Required work
Your task is to copy every line of the entries that contains "white".

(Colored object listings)
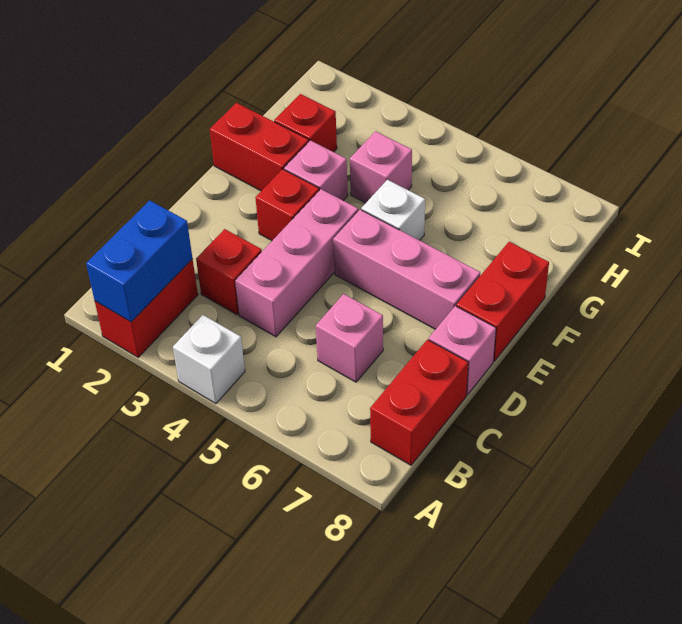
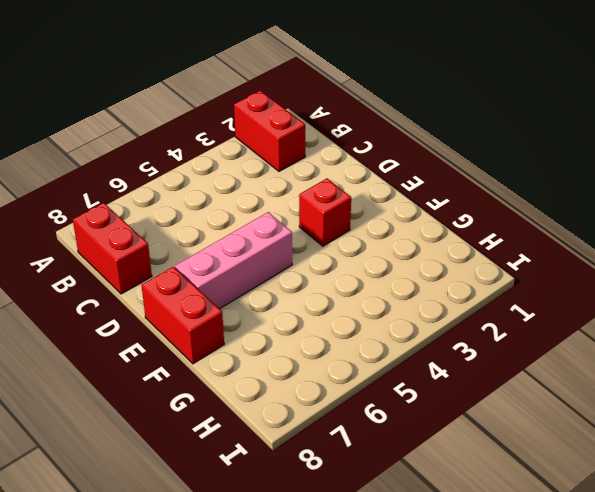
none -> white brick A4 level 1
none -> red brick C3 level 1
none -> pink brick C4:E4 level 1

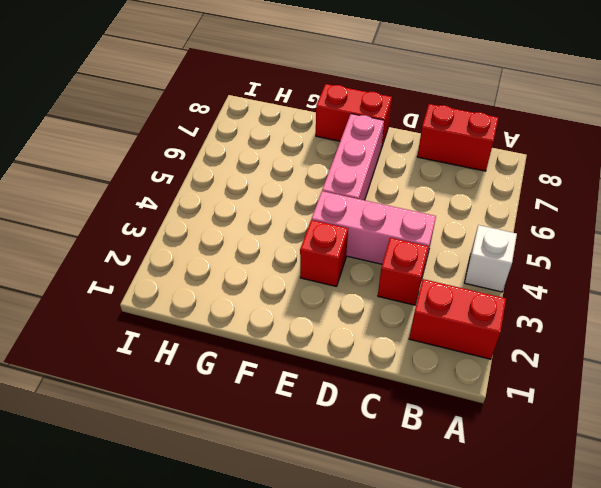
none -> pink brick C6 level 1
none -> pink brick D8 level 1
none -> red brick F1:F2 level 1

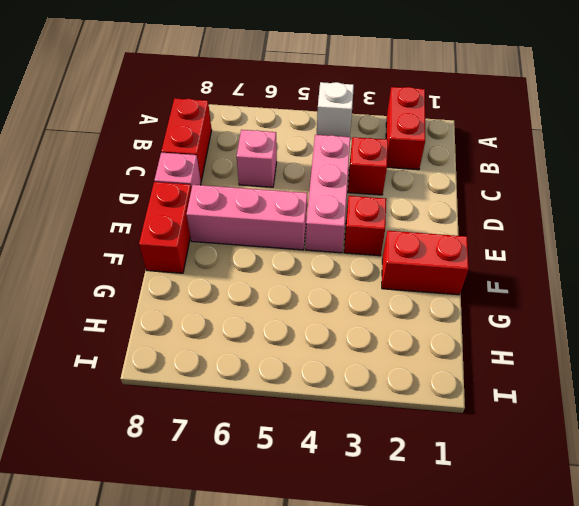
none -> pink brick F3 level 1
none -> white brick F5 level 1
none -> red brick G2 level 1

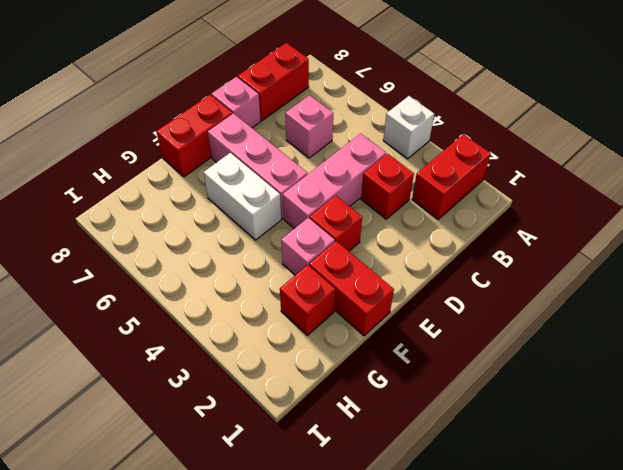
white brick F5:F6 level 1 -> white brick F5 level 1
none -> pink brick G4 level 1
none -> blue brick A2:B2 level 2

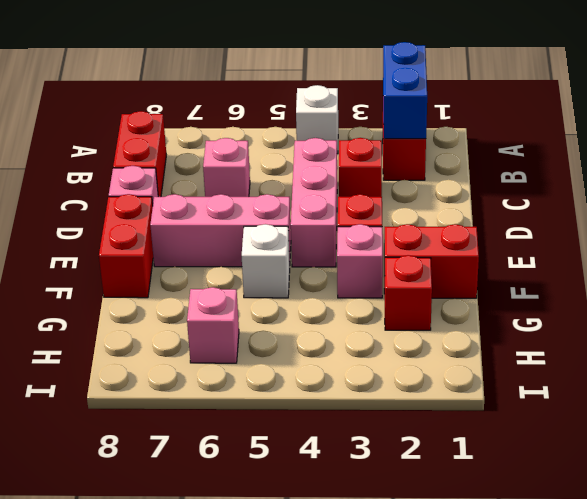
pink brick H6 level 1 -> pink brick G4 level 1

Exercise solution
none -> white brick A4 level 1
none -> white brick F5 level 1
white brick F5:F6 level 1 -> white brick F5 level 1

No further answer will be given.